Retype, without any change, the first line of the records and every line after it through the one containing "C210: 15nF (GND, VCTRL) -> 100nF (GND, VCTRL)".
•••••
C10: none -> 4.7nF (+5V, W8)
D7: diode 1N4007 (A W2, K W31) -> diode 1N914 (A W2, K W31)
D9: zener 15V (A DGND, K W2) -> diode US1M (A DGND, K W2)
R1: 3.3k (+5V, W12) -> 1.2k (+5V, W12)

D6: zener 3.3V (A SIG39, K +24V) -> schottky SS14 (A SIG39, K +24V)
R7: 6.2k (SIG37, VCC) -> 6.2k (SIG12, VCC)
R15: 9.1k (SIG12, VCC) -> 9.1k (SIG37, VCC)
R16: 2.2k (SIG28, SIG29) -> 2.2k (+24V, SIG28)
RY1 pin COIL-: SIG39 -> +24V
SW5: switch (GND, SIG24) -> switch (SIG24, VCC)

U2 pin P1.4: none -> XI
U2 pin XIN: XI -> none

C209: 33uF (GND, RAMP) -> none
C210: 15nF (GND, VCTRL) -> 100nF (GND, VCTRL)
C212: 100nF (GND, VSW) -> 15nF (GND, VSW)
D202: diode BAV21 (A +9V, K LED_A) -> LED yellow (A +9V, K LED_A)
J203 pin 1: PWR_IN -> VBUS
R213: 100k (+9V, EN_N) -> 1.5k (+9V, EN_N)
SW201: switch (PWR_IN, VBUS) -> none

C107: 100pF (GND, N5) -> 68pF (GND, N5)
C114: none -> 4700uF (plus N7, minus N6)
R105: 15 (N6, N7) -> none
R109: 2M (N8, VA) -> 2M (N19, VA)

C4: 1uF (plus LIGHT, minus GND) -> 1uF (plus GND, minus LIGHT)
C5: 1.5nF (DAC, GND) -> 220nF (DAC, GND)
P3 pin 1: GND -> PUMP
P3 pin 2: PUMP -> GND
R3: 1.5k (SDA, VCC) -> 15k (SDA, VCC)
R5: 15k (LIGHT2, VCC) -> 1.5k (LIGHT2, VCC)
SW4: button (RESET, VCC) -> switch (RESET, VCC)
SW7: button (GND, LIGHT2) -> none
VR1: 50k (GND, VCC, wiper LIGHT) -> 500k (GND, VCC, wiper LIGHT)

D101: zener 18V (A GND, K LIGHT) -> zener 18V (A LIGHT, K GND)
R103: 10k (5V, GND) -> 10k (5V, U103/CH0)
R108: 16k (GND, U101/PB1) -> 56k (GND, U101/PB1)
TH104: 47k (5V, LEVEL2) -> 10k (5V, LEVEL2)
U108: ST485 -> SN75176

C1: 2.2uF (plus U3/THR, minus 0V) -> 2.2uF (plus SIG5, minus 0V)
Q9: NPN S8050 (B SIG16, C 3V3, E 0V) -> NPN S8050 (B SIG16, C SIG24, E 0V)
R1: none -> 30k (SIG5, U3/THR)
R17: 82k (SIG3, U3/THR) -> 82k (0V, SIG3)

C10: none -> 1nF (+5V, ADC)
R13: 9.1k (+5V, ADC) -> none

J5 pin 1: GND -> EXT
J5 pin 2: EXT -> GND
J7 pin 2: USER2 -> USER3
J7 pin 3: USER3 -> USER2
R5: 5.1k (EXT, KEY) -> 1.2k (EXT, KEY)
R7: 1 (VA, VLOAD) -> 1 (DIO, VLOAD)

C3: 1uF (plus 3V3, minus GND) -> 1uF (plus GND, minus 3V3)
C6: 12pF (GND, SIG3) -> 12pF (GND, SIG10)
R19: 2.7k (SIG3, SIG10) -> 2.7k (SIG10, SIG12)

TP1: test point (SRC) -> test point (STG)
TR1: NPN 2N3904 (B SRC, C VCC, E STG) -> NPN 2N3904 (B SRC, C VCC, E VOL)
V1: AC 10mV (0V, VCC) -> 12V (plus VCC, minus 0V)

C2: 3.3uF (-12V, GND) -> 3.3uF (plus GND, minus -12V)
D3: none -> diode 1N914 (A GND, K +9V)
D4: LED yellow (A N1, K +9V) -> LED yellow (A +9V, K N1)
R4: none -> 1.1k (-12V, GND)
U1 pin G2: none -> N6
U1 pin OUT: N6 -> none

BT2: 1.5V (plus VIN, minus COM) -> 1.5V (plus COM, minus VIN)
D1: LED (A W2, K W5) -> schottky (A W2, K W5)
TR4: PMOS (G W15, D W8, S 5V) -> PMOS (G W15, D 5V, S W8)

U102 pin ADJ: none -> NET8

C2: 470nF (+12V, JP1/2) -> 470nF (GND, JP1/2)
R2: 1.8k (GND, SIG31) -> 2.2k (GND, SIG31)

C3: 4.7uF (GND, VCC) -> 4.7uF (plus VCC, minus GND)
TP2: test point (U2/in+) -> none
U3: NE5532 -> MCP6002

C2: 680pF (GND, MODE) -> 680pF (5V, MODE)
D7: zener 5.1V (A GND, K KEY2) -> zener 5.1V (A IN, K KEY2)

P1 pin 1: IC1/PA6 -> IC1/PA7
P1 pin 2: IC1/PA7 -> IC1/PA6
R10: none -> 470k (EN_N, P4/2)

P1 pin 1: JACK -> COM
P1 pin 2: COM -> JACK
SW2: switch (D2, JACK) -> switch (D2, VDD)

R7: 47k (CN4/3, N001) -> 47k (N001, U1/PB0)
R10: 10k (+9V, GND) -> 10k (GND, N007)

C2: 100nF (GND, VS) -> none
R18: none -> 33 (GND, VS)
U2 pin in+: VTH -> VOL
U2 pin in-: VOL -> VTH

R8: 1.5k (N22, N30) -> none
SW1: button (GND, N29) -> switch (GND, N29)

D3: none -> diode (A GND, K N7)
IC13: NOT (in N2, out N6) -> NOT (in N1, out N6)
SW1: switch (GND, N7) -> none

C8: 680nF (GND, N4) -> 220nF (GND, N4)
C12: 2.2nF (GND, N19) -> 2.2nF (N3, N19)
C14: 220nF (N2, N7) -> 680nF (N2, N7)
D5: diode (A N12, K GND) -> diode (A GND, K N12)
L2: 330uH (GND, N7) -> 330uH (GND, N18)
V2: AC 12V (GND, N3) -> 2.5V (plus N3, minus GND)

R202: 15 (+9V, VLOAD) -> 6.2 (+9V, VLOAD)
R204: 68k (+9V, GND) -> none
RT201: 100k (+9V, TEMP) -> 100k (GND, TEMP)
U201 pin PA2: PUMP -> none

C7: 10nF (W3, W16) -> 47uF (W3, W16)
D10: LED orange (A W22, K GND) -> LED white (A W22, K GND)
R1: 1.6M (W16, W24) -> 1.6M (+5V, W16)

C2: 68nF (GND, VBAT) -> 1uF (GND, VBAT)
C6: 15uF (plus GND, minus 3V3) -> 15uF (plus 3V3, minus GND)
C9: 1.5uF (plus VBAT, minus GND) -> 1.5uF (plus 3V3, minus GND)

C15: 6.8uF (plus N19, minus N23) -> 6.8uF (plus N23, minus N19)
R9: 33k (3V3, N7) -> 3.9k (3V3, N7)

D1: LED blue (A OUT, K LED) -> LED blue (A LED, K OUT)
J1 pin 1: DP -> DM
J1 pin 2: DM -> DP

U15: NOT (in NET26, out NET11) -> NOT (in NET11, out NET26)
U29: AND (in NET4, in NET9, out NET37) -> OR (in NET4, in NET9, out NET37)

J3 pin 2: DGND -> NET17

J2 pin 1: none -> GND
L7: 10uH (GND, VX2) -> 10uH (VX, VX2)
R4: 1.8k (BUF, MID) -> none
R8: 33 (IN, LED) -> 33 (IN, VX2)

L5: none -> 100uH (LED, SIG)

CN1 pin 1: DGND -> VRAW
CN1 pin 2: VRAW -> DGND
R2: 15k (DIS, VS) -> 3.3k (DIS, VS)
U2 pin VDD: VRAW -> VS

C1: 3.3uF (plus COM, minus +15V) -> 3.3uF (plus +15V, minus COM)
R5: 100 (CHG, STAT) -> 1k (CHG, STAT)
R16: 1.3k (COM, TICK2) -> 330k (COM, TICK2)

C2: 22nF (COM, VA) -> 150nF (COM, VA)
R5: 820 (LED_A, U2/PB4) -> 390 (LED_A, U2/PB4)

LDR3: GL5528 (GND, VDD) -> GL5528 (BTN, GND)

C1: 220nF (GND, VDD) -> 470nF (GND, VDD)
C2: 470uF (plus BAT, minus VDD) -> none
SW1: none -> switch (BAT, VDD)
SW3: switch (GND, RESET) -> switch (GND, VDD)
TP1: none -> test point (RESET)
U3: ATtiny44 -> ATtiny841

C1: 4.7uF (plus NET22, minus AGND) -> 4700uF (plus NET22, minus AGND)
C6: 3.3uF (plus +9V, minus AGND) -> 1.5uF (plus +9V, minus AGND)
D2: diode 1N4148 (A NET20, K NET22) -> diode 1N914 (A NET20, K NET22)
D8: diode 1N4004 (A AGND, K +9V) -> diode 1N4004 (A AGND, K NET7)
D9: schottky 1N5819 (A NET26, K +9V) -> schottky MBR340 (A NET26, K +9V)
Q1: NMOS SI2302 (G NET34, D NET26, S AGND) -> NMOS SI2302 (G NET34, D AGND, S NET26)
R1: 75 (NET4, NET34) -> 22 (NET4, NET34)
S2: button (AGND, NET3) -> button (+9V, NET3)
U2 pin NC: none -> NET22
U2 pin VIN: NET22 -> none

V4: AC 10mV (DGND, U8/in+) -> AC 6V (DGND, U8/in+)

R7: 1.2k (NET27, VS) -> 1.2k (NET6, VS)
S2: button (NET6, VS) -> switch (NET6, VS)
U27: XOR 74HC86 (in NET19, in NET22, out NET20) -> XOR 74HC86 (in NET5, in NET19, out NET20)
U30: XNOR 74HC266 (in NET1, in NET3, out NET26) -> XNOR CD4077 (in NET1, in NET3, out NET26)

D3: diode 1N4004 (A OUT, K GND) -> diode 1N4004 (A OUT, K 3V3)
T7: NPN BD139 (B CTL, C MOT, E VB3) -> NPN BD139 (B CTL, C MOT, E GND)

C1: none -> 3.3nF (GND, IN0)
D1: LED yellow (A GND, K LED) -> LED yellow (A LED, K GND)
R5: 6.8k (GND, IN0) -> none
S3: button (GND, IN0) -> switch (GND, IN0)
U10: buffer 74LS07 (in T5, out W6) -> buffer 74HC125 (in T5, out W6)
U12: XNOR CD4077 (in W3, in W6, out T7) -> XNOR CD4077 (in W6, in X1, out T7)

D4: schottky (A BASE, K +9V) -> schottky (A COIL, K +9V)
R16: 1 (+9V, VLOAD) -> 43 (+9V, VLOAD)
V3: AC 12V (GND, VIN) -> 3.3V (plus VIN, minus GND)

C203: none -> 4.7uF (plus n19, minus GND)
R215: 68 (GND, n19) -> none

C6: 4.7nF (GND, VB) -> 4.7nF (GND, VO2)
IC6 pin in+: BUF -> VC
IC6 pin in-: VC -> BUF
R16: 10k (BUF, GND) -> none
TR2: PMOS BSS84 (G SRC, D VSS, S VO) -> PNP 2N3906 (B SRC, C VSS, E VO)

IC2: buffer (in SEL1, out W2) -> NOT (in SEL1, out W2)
•••••
Response for this exercise:
C10: none -> 4.7nF (+5V, W8)
D7: diode 1N4007 (A W2, K W31) -> diode 1N914 (A W2, K W31)
D9: zener 15V (A DGND, K W2) -> diode US1M (A DGND, K W2)
R1: 3.3k (+5V, W12) -> 1.2k (+5V, W12)

D6: zener 3.3V (A SIG39, K +24V) -> schottky SS14 (A SIG39, K +24V)
R7: 6.2k (SIG37, VCC) -> 6.2k (SIG12, VCC)
R15: 9.1k (SIG12, VCC) -> 9.1k (SIG37, VCC)
R16: 2.2k (SIG28, SIG29) -> 2.2k (+24V, SIG28)
RY1 pin COIL-: SIG39 -> +24V
SW5: switch (GND, SIG24) -> switch (SIG24, VCC)

U2 pin P1.4: none -> XI
U2 pin XIN: XI -> none

C209: 33uF (GND, RAMP) -> none
C210: 15nF (GND, VCTRL) -> 100nF (GND, VCTRL)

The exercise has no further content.